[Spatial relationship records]
################
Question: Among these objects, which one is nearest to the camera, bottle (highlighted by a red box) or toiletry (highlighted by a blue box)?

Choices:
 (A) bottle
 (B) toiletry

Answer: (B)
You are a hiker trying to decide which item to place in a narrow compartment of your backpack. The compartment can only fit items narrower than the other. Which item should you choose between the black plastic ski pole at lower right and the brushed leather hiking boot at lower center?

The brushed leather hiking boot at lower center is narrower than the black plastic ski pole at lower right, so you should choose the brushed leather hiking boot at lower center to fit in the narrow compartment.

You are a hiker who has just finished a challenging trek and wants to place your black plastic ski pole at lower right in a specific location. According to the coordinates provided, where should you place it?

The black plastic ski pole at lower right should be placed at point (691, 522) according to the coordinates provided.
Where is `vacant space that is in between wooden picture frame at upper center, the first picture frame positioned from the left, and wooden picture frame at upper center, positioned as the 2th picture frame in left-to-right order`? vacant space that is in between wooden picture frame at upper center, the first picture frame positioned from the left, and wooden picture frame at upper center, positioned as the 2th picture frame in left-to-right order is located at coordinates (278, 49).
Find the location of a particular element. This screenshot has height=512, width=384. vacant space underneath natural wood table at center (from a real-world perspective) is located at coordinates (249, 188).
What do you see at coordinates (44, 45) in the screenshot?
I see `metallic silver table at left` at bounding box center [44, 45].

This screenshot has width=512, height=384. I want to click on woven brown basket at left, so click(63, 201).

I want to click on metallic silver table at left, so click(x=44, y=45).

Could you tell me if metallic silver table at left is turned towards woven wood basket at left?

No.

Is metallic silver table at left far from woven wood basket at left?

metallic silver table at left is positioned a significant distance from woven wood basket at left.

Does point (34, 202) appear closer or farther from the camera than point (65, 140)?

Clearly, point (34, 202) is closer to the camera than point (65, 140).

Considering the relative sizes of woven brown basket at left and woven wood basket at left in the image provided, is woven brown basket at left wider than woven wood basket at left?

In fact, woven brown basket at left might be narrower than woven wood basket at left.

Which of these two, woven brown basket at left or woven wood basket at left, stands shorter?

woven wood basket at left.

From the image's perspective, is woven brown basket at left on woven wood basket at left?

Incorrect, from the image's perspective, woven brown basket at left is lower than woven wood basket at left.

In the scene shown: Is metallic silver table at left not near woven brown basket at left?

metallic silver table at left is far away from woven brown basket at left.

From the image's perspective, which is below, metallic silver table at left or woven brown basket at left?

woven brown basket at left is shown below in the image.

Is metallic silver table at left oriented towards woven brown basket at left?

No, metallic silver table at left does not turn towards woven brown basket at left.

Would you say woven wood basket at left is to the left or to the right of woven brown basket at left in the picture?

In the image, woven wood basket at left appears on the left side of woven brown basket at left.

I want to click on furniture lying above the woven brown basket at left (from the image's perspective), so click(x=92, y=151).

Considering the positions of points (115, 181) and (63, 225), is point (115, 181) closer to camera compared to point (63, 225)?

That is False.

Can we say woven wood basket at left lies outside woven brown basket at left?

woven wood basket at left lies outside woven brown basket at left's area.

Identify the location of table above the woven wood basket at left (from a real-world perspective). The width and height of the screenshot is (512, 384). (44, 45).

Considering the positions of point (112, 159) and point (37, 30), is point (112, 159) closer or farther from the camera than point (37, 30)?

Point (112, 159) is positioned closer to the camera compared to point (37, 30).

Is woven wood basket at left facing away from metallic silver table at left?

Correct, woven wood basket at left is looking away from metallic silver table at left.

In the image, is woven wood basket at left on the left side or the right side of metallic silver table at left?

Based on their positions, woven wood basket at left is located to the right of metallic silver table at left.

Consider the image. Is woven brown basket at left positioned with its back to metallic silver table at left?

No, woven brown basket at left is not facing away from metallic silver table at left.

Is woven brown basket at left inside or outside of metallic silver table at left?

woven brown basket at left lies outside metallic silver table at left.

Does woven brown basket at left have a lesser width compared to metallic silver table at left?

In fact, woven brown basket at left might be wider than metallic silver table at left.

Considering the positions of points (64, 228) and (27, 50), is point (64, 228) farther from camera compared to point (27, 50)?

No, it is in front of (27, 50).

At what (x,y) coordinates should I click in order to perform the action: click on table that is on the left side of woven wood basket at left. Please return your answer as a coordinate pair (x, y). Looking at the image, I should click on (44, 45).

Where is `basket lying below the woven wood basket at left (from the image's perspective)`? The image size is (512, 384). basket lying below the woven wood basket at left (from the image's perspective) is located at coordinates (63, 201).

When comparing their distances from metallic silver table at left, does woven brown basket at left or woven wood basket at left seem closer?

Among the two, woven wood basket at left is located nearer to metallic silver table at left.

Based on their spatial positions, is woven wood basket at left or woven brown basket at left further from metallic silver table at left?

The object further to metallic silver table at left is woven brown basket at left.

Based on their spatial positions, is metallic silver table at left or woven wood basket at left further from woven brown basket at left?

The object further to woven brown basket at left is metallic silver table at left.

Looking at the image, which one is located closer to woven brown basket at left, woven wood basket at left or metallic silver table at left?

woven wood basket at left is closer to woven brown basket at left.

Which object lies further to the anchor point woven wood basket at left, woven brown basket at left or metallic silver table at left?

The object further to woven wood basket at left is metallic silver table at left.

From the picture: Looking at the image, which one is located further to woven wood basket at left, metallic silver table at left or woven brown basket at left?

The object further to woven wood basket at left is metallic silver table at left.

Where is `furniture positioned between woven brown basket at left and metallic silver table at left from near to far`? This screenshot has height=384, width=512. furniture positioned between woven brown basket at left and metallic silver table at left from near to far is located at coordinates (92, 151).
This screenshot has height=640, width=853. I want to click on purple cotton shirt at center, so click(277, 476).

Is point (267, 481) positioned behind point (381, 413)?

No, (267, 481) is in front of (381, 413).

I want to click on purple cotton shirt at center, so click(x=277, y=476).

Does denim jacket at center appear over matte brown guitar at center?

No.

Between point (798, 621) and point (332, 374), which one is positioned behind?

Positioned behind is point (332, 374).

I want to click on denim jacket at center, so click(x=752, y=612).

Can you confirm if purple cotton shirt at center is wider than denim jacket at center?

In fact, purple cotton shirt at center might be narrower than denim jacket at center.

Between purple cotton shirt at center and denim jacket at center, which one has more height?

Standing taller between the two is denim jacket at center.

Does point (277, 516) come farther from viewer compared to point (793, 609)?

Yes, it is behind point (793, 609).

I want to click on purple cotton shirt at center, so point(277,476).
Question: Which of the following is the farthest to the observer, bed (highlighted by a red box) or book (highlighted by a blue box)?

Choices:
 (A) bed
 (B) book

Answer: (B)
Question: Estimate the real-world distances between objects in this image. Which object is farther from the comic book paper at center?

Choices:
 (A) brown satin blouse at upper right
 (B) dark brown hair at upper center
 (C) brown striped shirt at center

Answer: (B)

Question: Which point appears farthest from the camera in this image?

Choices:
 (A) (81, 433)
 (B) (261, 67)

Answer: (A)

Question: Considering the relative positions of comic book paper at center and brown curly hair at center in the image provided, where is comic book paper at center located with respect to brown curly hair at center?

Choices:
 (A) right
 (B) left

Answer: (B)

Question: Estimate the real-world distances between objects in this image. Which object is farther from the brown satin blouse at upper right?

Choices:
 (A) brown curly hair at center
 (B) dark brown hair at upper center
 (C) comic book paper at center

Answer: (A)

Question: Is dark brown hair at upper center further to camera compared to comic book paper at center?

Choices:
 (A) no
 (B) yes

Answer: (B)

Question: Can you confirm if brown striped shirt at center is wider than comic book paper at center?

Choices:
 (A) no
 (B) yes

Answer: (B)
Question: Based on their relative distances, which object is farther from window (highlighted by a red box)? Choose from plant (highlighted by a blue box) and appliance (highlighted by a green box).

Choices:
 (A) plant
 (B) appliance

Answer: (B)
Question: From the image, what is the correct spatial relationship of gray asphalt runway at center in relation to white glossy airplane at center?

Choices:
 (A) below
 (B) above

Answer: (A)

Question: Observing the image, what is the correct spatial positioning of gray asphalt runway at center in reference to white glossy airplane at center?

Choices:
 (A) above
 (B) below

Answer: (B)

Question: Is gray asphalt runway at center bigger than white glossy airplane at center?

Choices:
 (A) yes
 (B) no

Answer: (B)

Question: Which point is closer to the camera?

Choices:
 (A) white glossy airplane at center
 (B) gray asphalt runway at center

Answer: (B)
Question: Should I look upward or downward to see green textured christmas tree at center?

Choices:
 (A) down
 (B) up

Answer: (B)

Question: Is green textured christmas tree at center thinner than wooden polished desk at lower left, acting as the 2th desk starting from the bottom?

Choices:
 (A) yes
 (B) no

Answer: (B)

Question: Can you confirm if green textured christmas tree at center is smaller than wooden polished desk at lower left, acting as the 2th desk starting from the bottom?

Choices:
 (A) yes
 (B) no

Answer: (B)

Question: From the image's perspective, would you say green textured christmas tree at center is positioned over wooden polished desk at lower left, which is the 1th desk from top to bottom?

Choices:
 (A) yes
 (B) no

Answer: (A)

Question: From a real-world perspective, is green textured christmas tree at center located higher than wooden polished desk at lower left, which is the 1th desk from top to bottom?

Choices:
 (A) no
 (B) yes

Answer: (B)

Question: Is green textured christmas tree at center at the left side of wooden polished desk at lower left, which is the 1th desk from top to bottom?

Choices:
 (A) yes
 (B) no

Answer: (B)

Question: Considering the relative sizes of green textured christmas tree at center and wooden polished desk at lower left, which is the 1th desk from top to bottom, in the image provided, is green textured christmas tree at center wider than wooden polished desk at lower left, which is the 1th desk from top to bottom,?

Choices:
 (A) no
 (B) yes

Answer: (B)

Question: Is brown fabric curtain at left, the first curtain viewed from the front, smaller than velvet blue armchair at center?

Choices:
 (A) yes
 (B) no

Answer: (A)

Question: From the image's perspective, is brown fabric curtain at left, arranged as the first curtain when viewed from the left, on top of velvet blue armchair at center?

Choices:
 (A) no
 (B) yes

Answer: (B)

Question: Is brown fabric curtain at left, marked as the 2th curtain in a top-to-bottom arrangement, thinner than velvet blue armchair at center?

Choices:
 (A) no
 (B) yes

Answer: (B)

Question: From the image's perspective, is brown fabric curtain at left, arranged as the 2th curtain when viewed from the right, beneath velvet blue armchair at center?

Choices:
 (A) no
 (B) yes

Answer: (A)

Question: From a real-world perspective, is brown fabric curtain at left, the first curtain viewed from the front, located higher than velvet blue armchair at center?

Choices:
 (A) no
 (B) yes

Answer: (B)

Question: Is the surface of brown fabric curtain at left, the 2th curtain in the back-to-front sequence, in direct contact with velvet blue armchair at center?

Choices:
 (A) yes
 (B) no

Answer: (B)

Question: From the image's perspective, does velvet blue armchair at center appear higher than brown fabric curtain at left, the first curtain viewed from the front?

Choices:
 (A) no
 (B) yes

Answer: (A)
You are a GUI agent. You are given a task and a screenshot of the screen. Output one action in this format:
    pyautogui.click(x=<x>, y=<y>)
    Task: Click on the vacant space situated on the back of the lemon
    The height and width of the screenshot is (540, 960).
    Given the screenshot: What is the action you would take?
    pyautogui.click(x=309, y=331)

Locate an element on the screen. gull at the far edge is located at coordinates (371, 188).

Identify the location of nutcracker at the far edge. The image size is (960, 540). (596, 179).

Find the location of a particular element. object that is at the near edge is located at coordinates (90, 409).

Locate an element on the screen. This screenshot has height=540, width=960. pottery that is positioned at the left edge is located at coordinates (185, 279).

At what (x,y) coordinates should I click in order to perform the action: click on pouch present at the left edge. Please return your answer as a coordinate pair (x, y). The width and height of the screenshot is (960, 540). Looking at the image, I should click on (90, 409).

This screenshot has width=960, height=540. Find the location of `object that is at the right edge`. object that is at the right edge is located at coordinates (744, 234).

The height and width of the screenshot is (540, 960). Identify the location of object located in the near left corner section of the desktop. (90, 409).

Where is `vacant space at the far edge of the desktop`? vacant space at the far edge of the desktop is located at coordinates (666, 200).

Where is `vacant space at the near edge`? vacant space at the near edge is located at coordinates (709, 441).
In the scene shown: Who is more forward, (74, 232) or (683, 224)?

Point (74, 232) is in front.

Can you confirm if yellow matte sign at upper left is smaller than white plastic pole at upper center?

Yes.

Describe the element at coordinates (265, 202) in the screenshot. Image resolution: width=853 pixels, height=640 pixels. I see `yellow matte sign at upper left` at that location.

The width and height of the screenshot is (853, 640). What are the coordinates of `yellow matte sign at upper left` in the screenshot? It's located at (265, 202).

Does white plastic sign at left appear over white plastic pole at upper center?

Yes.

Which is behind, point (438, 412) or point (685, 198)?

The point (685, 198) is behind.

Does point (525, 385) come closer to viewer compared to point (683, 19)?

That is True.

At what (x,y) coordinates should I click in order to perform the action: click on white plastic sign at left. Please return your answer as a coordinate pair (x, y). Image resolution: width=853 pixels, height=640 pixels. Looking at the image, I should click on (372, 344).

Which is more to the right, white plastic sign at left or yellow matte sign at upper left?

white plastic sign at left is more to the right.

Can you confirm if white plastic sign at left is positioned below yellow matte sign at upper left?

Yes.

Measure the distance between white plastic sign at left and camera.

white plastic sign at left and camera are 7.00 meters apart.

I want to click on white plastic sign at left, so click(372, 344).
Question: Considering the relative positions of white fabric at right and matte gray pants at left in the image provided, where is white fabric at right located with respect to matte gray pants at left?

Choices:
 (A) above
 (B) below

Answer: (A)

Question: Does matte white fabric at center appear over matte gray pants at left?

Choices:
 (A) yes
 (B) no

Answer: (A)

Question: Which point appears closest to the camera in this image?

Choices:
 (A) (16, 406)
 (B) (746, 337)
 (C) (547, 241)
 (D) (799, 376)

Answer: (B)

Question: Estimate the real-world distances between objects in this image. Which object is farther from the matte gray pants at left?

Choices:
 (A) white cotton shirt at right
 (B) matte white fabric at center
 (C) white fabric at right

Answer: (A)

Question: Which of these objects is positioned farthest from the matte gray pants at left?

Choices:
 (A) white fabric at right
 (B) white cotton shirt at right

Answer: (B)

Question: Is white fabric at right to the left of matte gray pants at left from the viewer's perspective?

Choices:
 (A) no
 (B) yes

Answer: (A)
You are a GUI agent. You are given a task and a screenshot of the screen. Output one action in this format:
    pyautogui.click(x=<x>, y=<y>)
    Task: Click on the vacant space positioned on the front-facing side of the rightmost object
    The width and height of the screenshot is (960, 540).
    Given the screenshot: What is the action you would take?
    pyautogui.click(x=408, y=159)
################
- _Aim_: Rename "woven wood basket" to "wicker basket" in the records from the line with "I want to click on furniture" up to and including the line with "at left's area.", and give back only those lines with nothing else changed.

- _Written reply_:
I want to click on furniture lying above the woven brown basket at left (from the image's perspective), so click(x=92, y=151).

Considering the positions of points (115, 181) and (63, 225), is point (115, 181) closer to camera compared to point (63, 225)?

That is False.

Can we say wicker basket at left lies outside woven brown basket at left?

wicker basket at left lies outside woven brown basket at left's area.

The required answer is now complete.